Content starts
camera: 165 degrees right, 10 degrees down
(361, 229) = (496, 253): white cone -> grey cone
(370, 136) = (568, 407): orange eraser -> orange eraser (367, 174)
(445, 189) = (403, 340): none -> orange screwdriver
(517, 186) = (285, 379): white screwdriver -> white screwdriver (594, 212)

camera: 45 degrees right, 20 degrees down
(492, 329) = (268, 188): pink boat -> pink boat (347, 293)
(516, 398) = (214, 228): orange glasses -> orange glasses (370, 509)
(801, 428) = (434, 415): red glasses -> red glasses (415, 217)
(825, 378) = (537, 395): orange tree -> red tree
Content ends
▶ Action item: What this exercise calls for is a precise transcription of the material above.

▶ Exercise response:
camera: 165 degrees right, 10 degrees down
(361, 229) = (496, 253): white cone -> grey cone
(370, 136) = (568, 407): orange eraser -> orange eraser (367, 174)
(445, 189) = (403, 340): none -> orange screwdriver
(517, 186) = (285, 379): white screwdriver -> white screwdriver (594, 212)

camera: 45 degrees right, 20 degrees down
(492, 329) = (268, 188): pink boat -> pink boat (347, 293)
(516, 398) = (214, 228): orange glasses -> orange glasses (370, 509)
(801, 428) = (434, 415): red glasses -> red glasses (415, 217)
(825, 378) = (537, 395): orange tree -> red tree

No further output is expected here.